▸ Task details
Search the material below for the word "heart". Copy every line where it is found.

-*-

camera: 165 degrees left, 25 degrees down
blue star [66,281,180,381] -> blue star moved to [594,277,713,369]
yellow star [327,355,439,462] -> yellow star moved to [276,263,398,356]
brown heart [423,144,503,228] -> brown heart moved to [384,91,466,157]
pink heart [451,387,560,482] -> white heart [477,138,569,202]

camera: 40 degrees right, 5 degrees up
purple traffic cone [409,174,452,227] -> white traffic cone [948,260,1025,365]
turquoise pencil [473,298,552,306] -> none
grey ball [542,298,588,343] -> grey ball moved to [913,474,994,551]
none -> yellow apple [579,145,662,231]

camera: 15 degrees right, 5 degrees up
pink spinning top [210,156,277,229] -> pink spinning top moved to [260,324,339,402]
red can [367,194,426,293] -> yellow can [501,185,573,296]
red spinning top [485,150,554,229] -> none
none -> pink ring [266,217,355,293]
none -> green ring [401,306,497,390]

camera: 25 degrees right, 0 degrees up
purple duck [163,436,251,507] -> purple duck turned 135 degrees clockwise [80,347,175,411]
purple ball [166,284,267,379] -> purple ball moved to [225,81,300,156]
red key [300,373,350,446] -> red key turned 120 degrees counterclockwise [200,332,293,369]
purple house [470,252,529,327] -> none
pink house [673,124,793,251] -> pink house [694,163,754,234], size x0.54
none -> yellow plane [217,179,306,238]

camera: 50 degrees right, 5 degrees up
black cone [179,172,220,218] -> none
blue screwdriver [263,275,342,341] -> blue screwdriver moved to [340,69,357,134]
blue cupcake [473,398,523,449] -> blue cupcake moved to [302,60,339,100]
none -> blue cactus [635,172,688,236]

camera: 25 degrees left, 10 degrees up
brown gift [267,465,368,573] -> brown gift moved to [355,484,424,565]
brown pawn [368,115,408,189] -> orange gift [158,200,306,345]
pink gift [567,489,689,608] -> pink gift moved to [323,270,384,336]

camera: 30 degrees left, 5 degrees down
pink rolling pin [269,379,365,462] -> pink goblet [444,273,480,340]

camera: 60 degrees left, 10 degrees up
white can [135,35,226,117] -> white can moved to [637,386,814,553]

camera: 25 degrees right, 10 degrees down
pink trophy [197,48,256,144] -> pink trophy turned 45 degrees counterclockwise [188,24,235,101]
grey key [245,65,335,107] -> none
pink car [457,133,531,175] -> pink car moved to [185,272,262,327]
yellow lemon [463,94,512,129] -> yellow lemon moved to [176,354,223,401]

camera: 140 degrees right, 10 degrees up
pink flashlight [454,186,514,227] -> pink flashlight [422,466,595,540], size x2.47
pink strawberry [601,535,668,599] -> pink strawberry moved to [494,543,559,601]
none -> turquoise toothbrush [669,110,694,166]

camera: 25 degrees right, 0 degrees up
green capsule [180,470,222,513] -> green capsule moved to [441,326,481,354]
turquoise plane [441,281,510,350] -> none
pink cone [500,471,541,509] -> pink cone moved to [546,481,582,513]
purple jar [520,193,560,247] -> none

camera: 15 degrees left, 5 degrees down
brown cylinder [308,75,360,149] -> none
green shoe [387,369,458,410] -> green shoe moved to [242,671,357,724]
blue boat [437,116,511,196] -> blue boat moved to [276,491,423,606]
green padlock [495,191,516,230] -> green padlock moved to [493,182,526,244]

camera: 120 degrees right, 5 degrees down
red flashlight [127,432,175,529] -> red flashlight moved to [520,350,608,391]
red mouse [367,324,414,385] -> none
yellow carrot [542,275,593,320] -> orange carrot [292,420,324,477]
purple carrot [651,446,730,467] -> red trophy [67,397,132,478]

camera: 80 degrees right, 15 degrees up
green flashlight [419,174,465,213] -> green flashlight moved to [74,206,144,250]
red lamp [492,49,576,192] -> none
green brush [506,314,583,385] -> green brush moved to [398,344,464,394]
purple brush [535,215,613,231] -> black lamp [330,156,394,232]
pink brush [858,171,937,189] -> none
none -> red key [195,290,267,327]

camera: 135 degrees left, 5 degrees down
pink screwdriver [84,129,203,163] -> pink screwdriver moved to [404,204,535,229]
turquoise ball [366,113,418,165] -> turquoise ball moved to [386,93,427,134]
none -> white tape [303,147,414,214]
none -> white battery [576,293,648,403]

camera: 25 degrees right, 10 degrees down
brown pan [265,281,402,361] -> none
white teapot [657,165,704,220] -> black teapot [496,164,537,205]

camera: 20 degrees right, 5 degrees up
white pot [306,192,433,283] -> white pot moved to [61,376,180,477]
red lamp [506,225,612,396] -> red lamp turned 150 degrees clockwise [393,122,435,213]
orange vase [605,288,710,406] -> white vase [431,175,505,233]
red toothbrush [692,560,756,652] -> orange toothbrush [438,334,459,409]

-*-

▸ Answer to this exercise
brown heart [423,144,503,228] -> brown heart moved to [384,91,466,157]
pink heart [451,387,560,482] -> white heart [477,138,569,202]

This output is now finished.